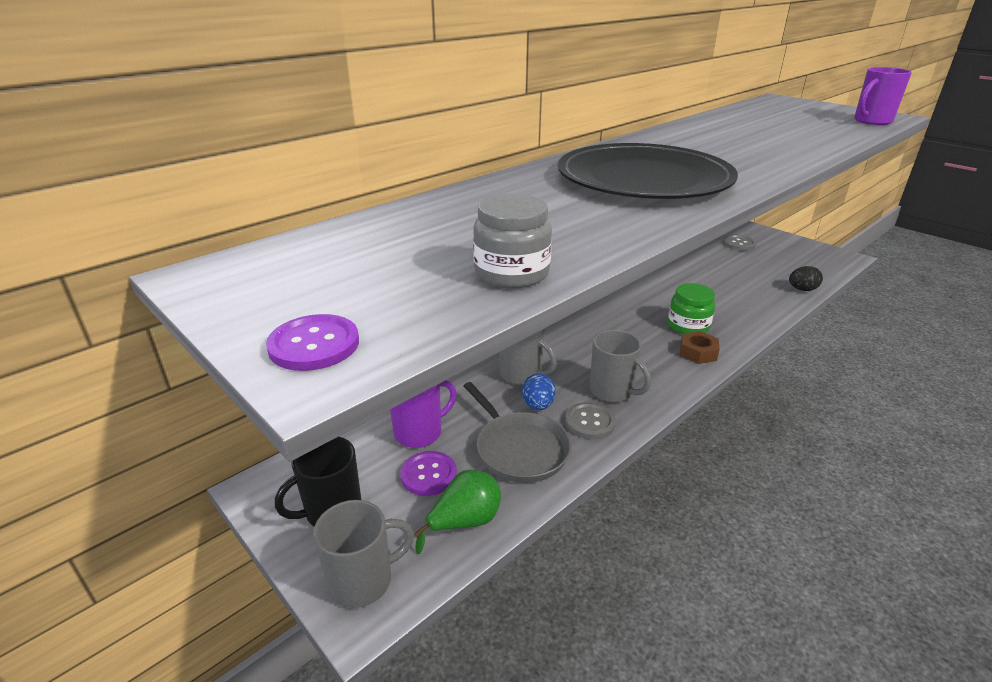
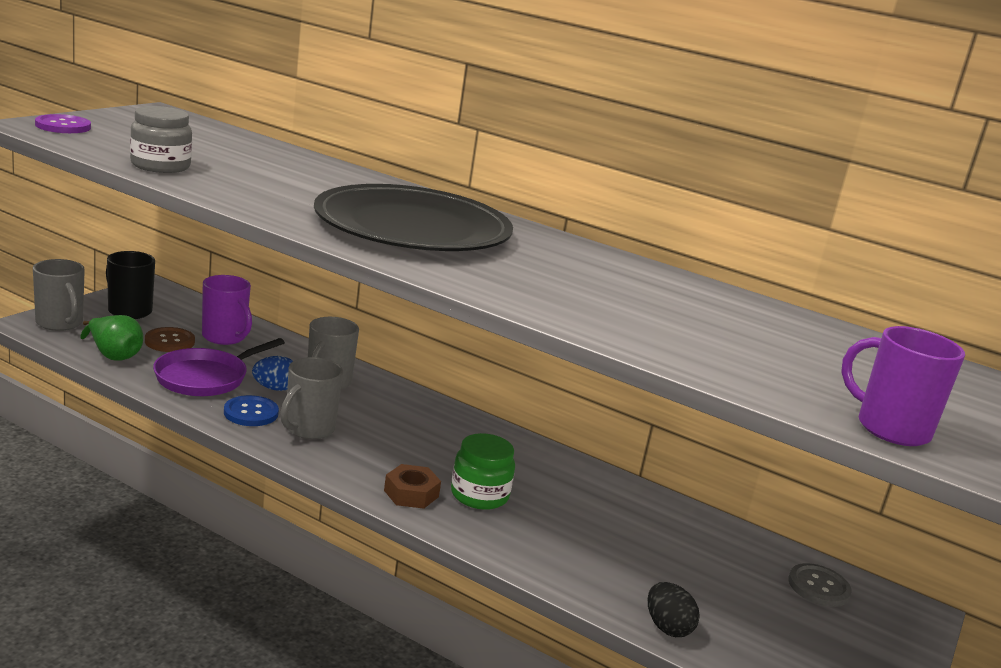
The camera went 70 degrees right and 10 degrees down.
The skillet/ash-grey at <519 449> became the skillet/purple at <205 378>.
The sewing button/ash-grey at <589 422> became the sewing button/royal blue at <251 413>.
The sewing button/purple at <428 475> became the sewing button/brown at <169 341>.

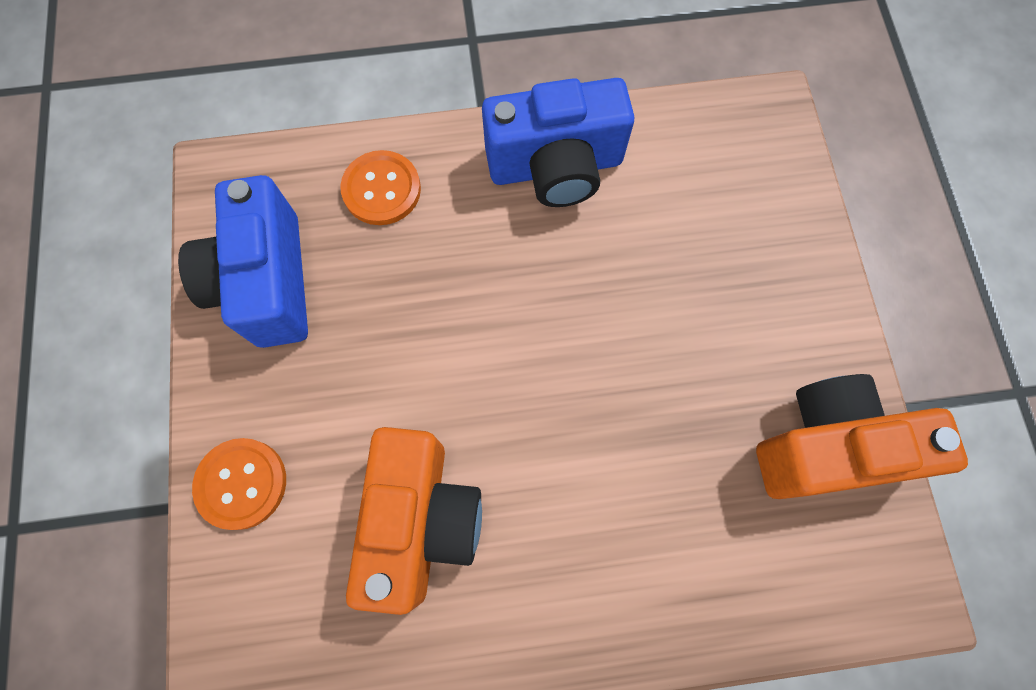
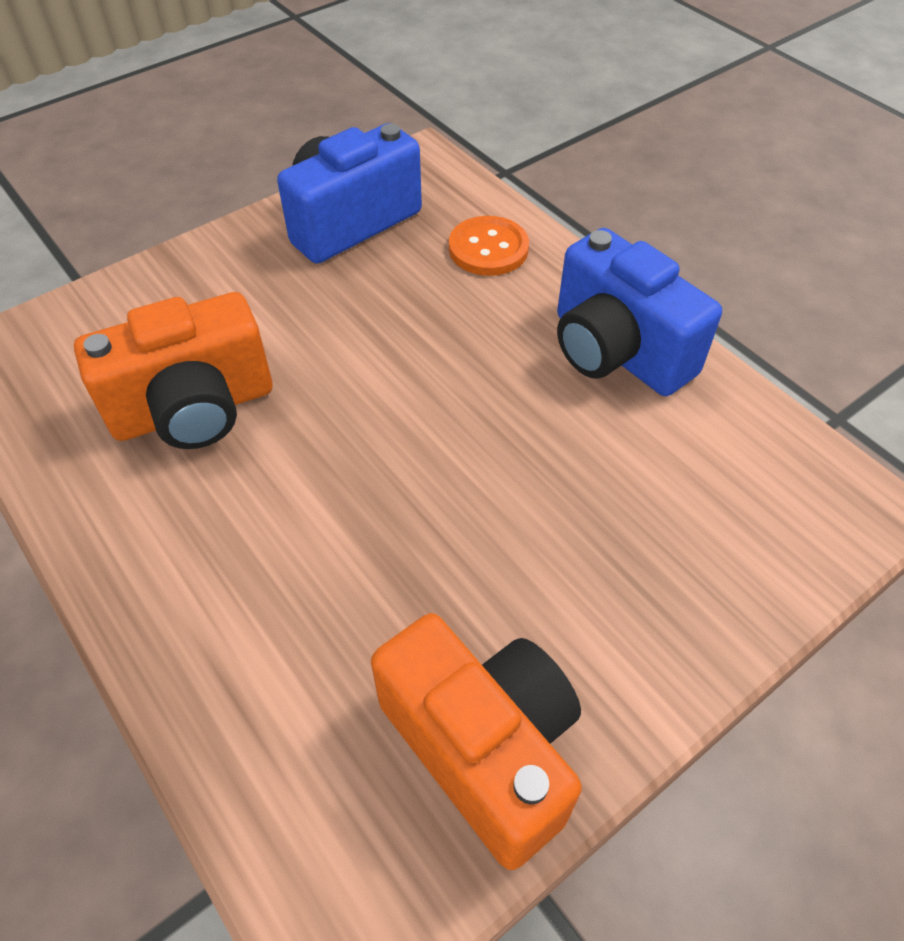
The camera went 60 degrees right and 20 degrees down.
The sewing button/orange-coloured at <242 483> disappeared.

+-------+

Go through the preceding material and copy each line that has the word "grey".

The skillet/ash-grey at <519 449> became the skillet/purple at <205 378>.
The sewing button/ash-grey at <589 422> became the sewing button/royal blue at <251 413>.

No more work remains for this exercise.